-- Work to complete --
When you transcribe the entries below, begin at their first line and stop after the line containing "(241, 672) = (224, 515): blue"; pictures stay out.
---*---
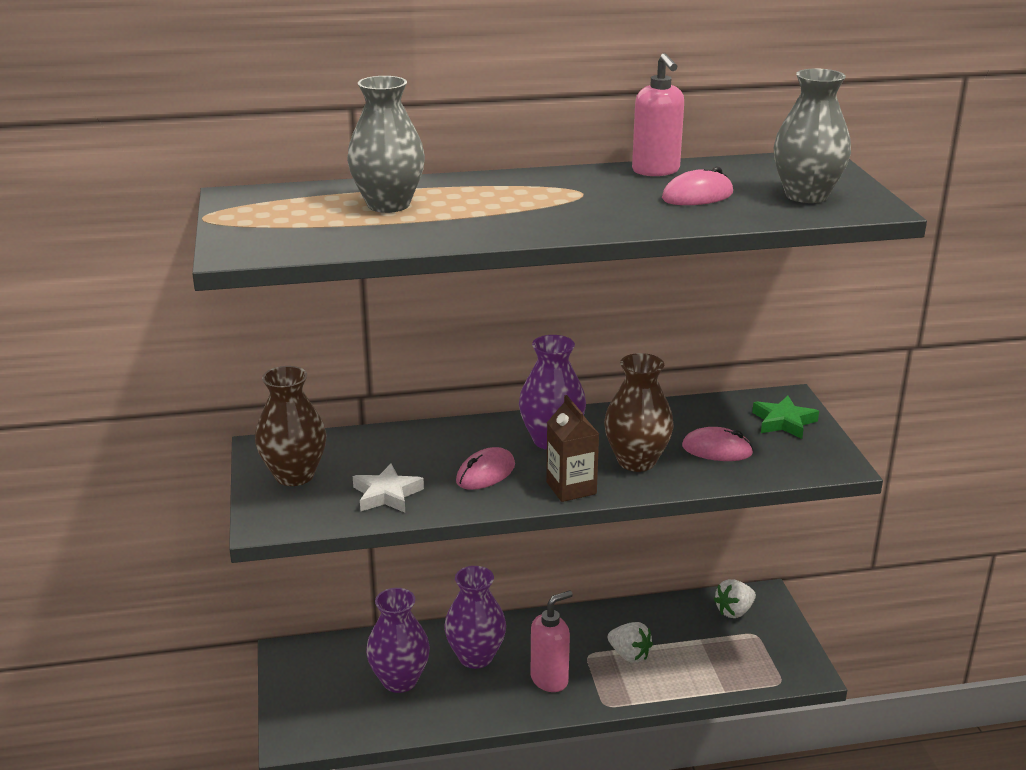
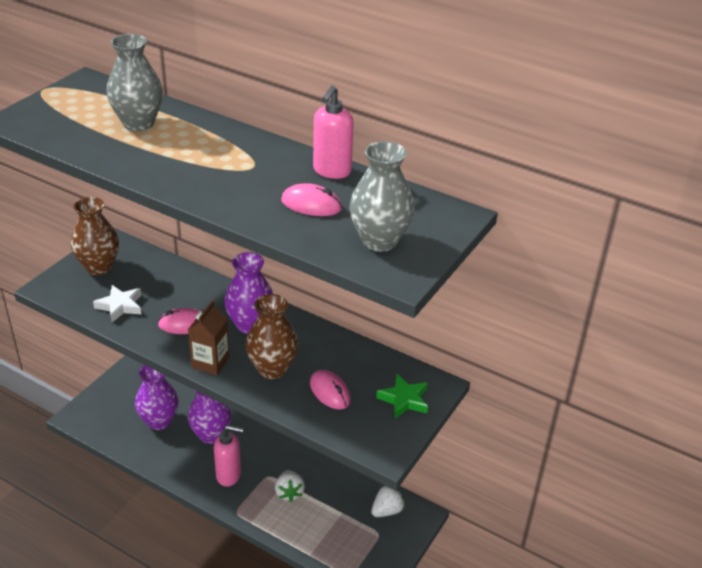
camera: 40 degrees right, 10 degrees up
(734, 611) = (387, 510): white strawberry -> white strawberry turned 135 degrees clockwise

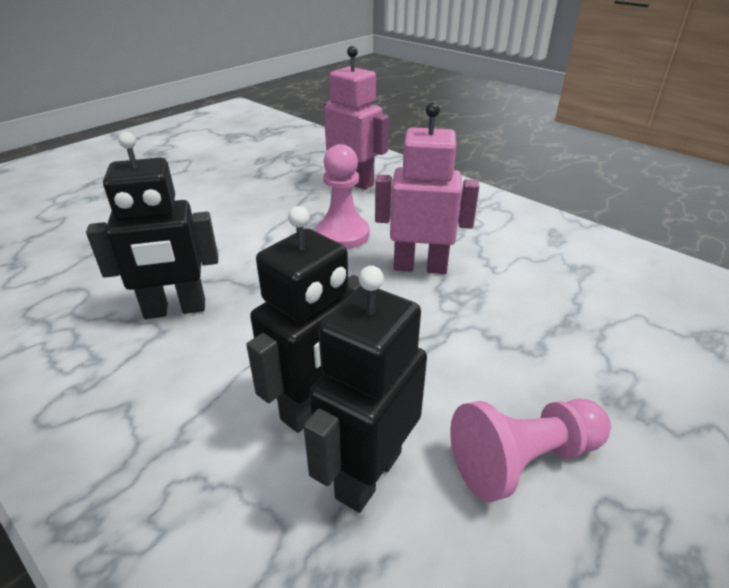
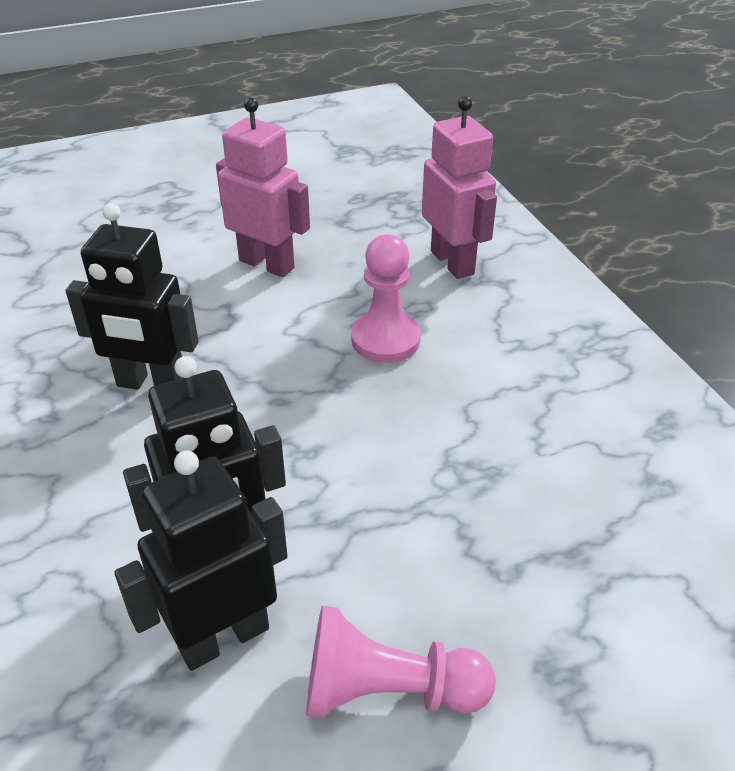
camera: 25 degrees right, 5 degrees up
(420, 267) = (447, 415): pink robot -> pink robot (267, 264)

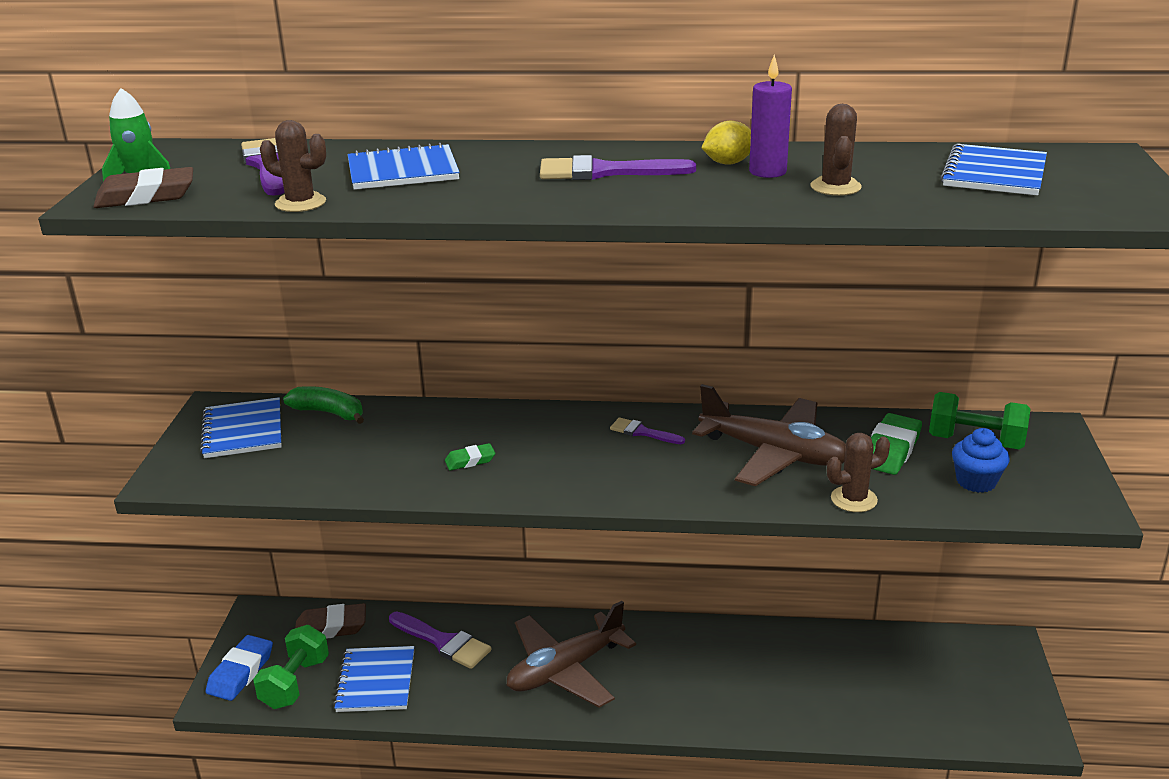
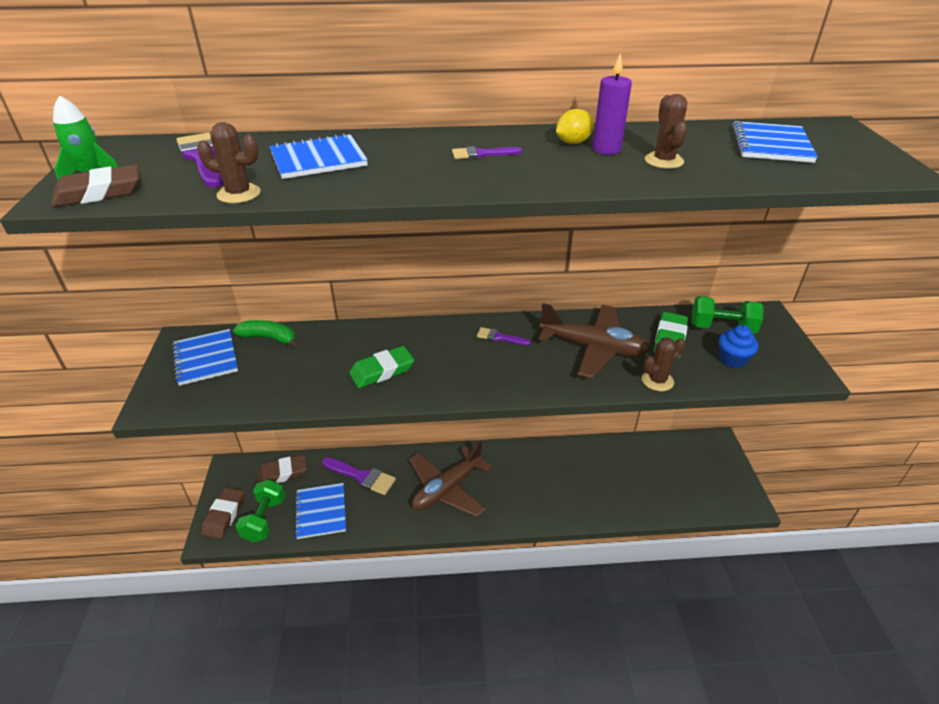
camera: 10 degrees left, 10 degrees up
(241, 672) = (224, 515): blue eraser -> brown eraser
(470, 461) = (382, 371): green eraser -> green eraser, size x1.75
(604, 172) = (481, 154): purple brush -> purple brush, size x0.57

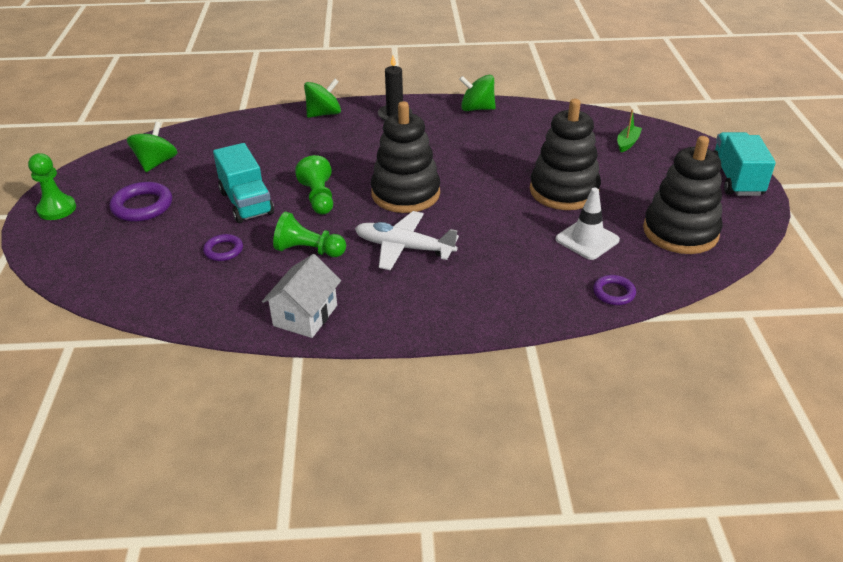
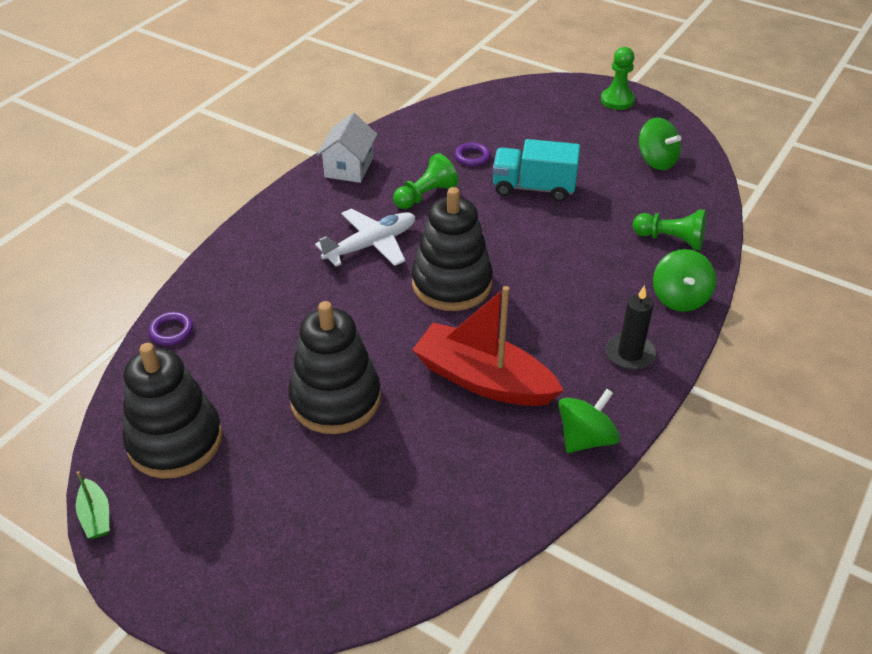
camera: 125 degrees right, 5 degrees up
(142, 206) = (582, 137): purple ring -> none
(305, 315) = (349, 167): white house -> white house turned 45 degrees clockwise
(318, 198) = (500, 229): green pawn -> green pawn (670, 240)
(477, 150) = (483, 380): none -> red boat
(587, 240) = (248, 362): white traffic cone -> none
(627, 143) = (363, 535): green boat -> green boat (96, 516)
(736, 179) = (182, 582): turquoise truck -> none

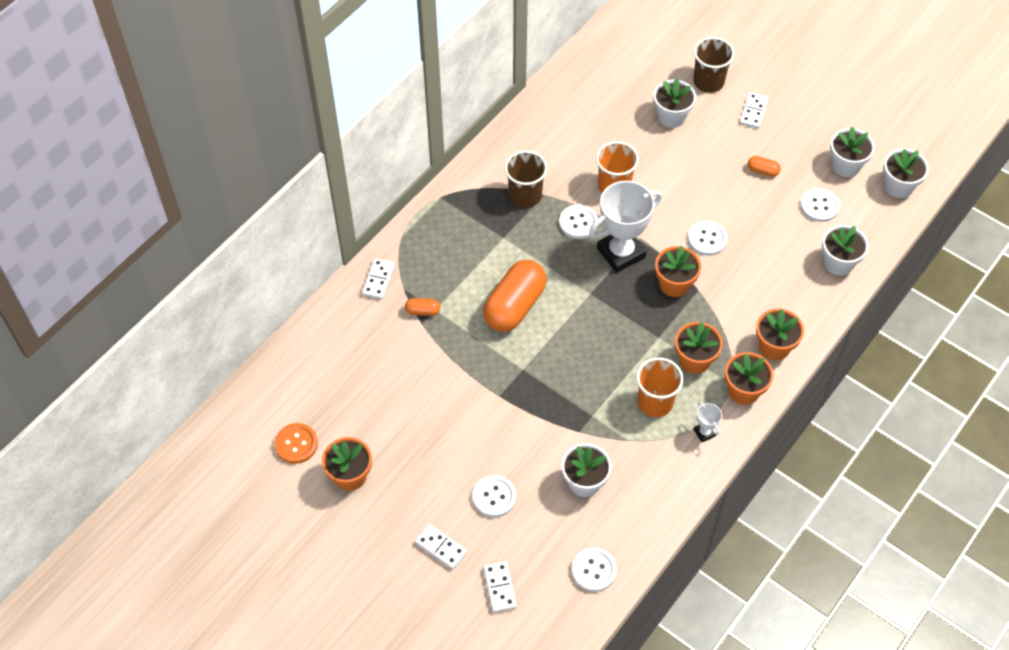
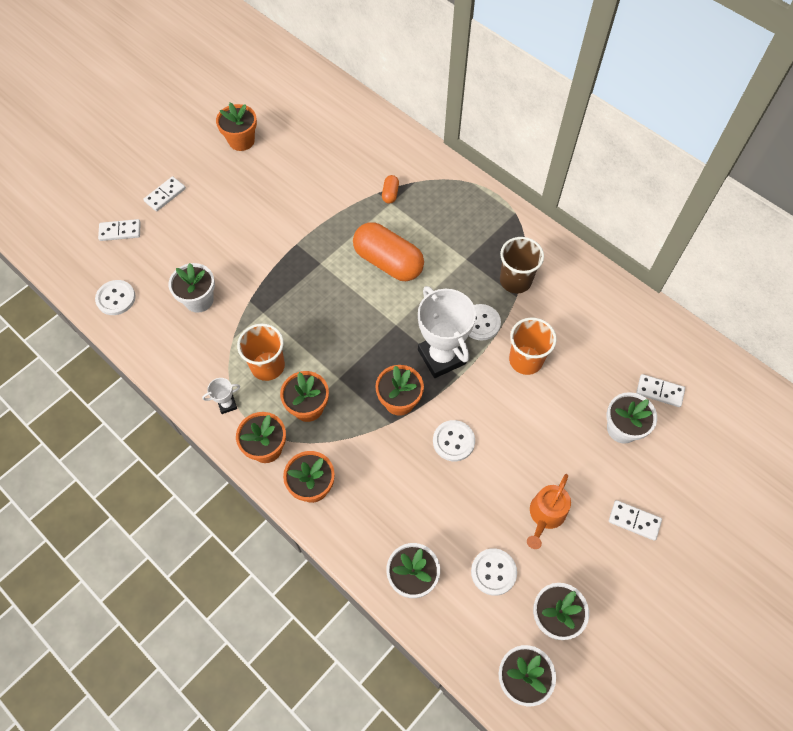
camera: 95 degrees right, 5 degrees up
(296, 444) = (276, 109): orange button -> none
(379, 280) = (426, 164): white domino -> white domino (659, 391)
(494, 497) = (200, 233): white button -> none
(708, 82) = (677, 476): brown cup -> none
(762, 171) = (545, 515): orange capsule -> orange watering can

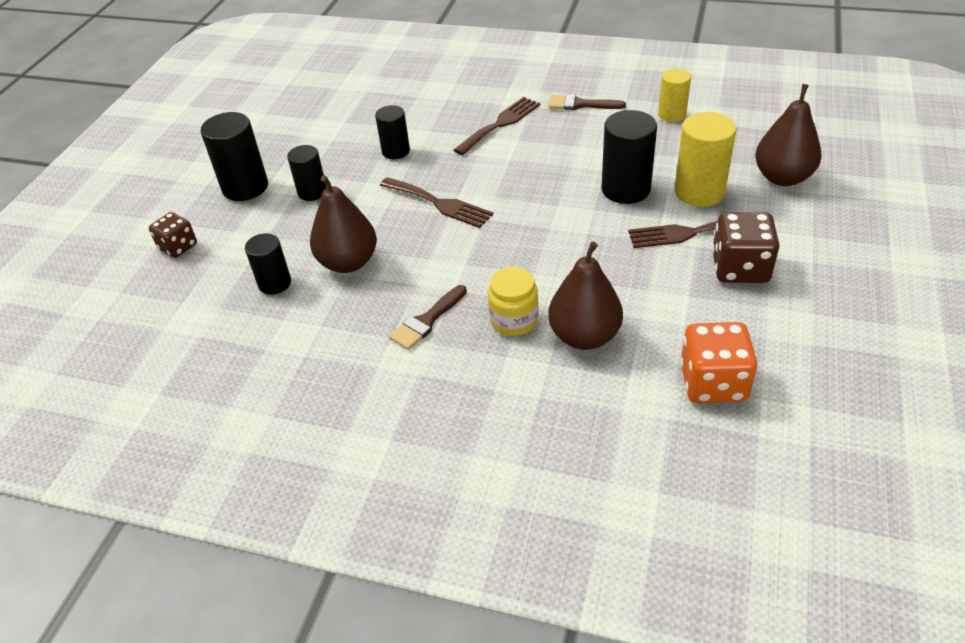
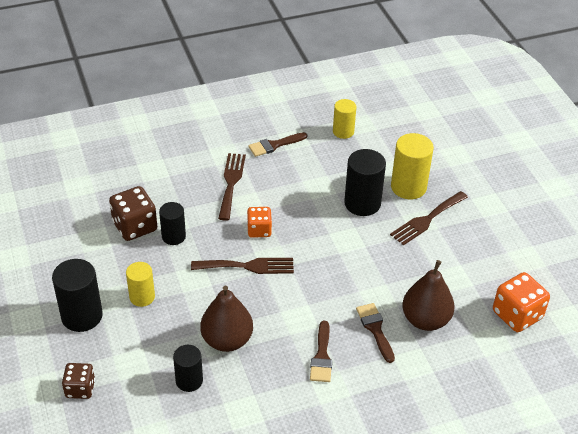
camera: 40 degrees left, 0 degrees up
(312, 192) = (142, 297): black cylinder -> yellow cylinder
(485, 175) = (259, 230): none -> orange dice
(514, 320) = (375, 329): yellow jar -> brown brush
(740, 268) = (473, 233): brown dice -> brown dice (135, 226)
(782, 177) = (448, 156): brown pear -> none

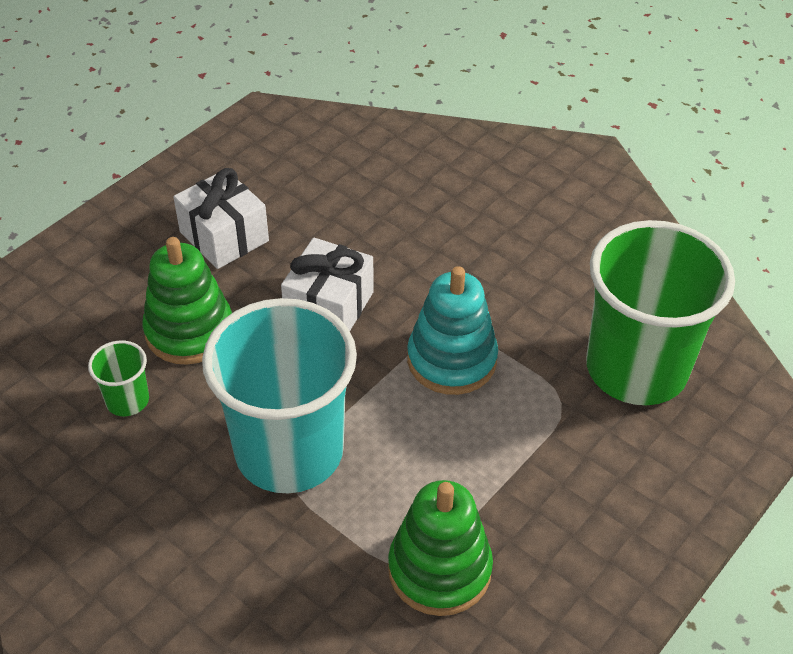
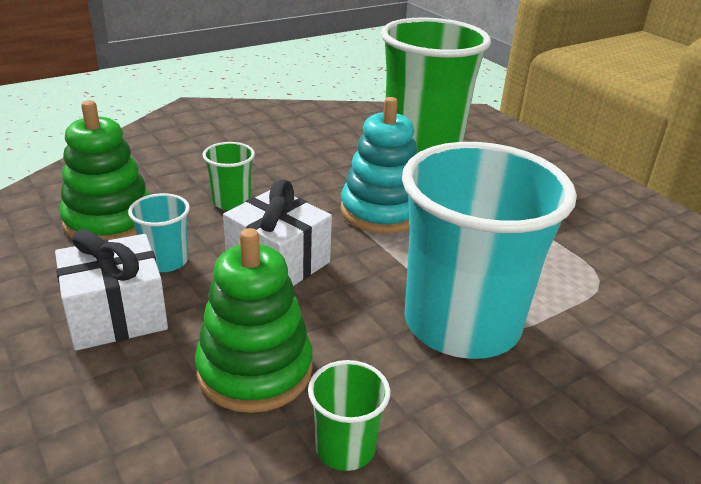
camera: 75 degrees left, 15 degrees down
(300, 237) = (165, 261): none -> turquoise cup
(412, 246) = (231, 201): none -> green cup
(439, 569) = (605, 264): green stacking toy -> green stacking toy (109, 221)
---*---
-- Solution for this problem --
camera: 40 degrees right, 10 degrees up
(734, 611) = (387, 510): white strawberry -> white strawberry turned 135 degrees clockwise

camera: 25 degrees right, 5 degrees up
(420, 267) = (447, 415): pink robot -> pink robot (267, 264)

camera: 10 degrees left, 10 degrees up
(241, 672) = (224, 515): blue eraser -> brown eraser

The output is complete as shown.